Object correspondence data:
==================================================

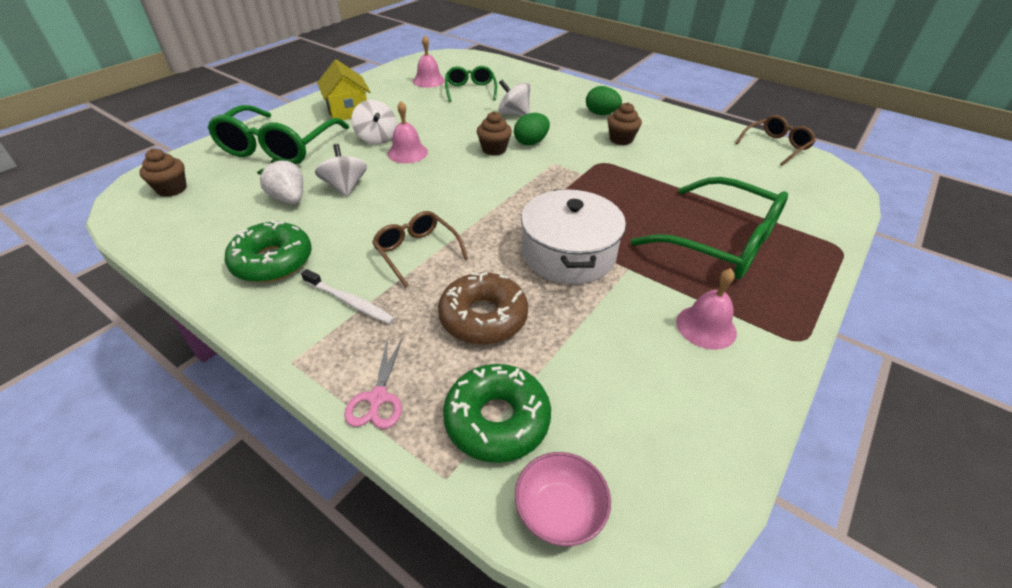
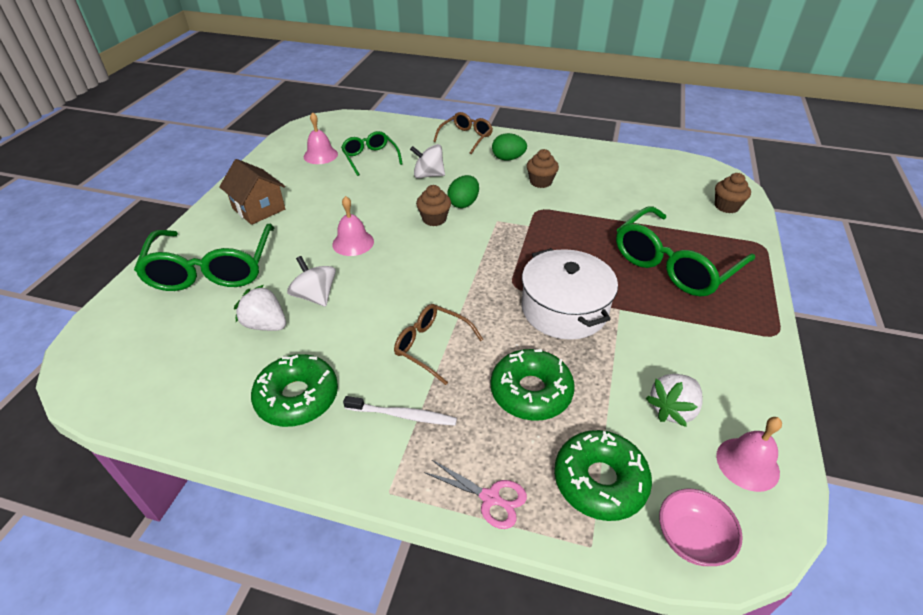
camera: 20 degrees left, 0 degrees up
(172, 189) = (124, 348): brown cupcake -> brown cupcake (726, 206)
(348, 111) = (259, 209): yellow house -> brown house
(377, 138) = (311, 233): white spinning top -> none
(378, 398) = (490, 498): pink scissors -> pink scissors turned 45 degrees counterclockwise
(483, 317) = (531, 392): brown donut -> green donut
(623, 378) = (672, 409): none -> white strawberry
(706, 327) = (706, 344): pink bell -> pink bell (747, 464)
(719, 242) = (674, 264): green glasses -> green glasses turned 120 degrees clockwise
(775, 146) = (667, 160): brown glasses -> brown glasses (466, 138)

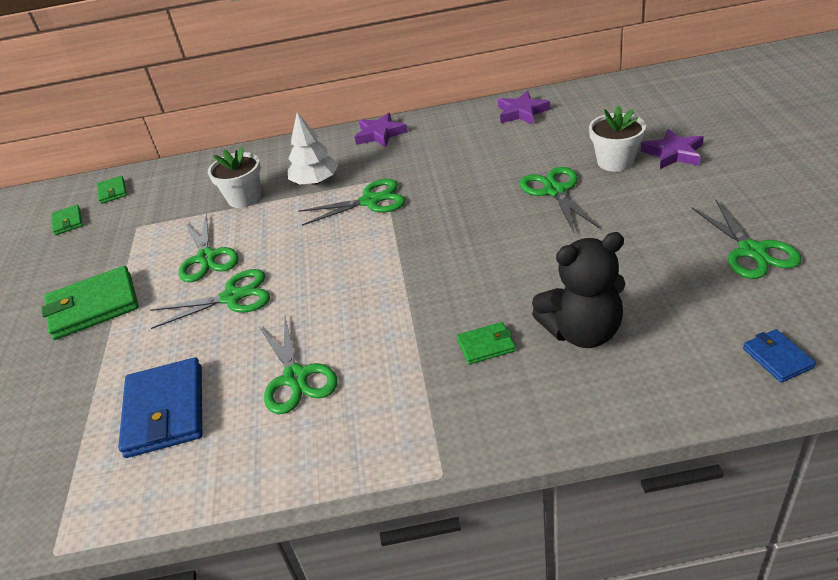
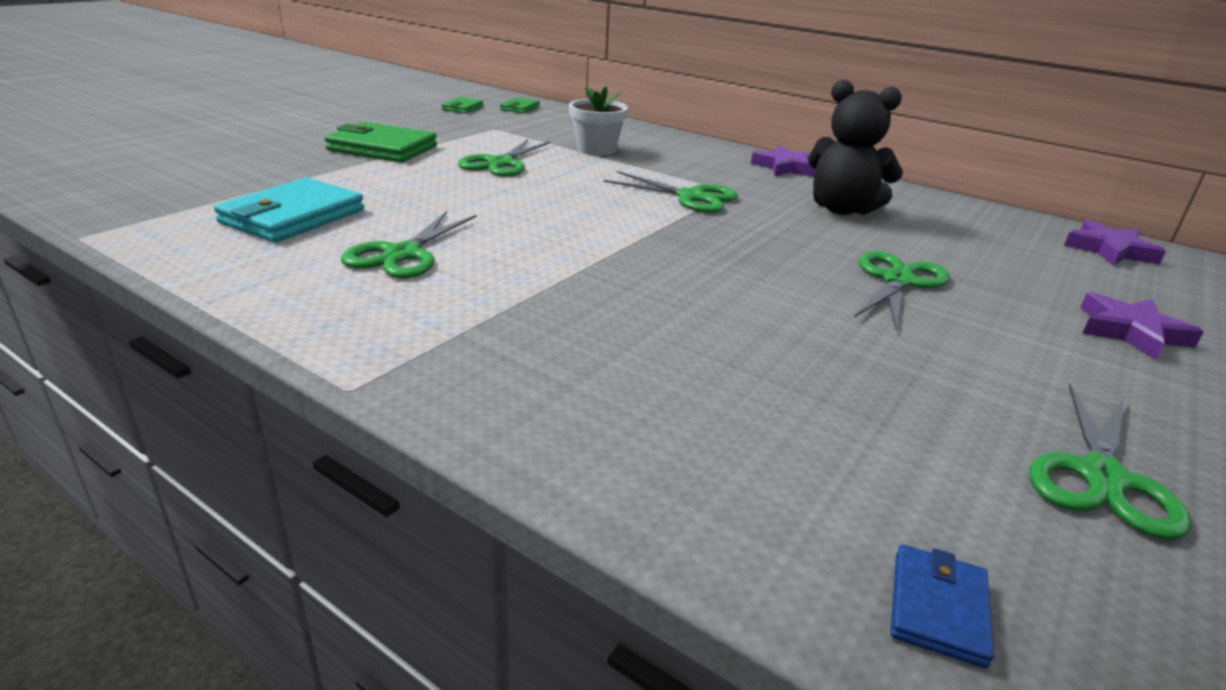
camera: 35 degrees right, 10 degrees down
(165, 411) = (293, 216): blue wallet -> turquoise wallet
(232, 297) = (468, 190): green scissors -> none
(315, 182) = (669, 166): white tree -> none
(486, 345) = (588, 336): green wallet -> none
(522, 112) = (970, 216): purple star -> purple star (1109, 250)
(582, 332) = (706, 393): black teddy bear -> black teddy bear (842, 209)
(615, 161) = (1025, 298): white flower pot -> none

==================================================

● **TASK DIRECTIONS**: Give again, word for word, every line from the top of the data above to the line holding "(582, 332) = (706, 393): black", inclusive, with the pictures left out.

● **EXERCISE OUTPUT**:
camera: 20 degrees left, 0 degrees up
(172, 189) = (124, 348): brown cupcake -> brown cupcake (726, 206)
(348, 111) = (259, 209): yellow house -> brown house
(377, 138) = (311, 233): white spinning top -> none
(378, 398) = (490, 498): pink scissors -> pink scissors turned 45 degrees counterclockwise
(483, 317) = (531, 392): brown donut -> green donut
(623, 378) = (672, 409): none -> white strawberry
(706, 327) = (706, 344): pink bell -> pink bell (747, 464)
(719, 242) = (674, 264): green glasses -> green glasses turned 120 degrees clockwise
(775, 146) = (667, 160): brown glasses -> brown glasses (466, 138)

camera: 35 degrees right, 10 degrees down
(165, 411) = (293, 216): blue wallet -> turquoise wallet
(232, 297) = (468, 190): green scissors -> none
(315, 182) = (669, 166): white tree -> none
(486, 345) = (588, 336): green wallet -> none
(522, 112) = (970, 216): purple star -> purple star (1109, 250)
(582, 332) = (706, 393): black teddy bear -> black teddy bear (842, 209)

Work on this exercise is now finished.